- About this task:
Read the records below and report each line in which "degrees" occurs.
====== Input data ======
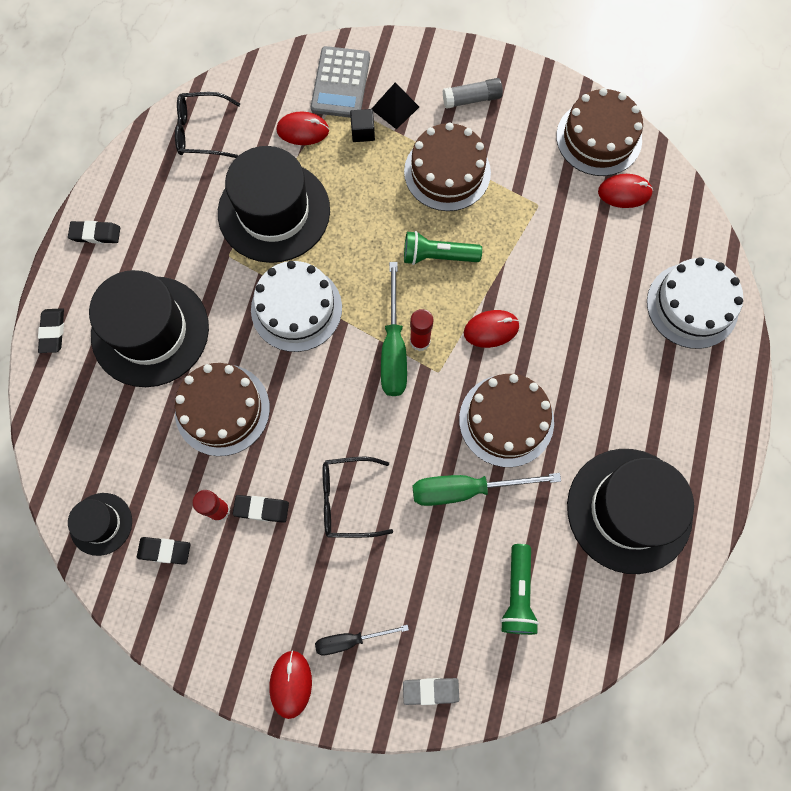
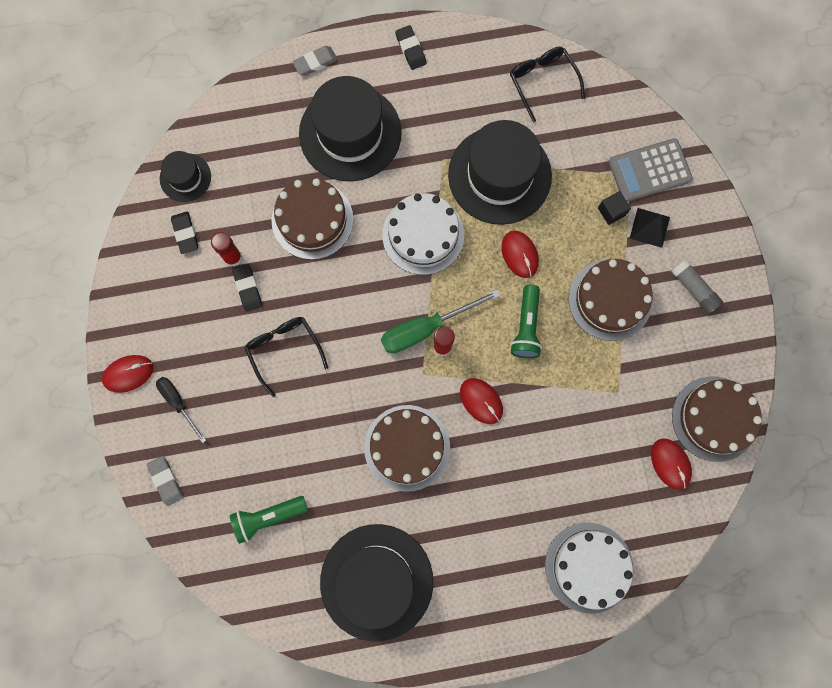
camera: 65 degrees right, 5 degrees up
(53, 332) = (315, 62): black eraser -> grey eraser
(303, 130) = (587, 161): red mouse -> red mouse (519, 254)
(437, 256) = (526, 327): green flashlight -> green flashlight turned 150 degrees counterclockwise
(466, 489) = (334, 440): green screwdriver -> none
======
- Response area:
camera: 65 degrees right, 5 degrees up
(437, 256) = (526, 327): green flashlight -> green flashlight turned 150 degrees counterclockwise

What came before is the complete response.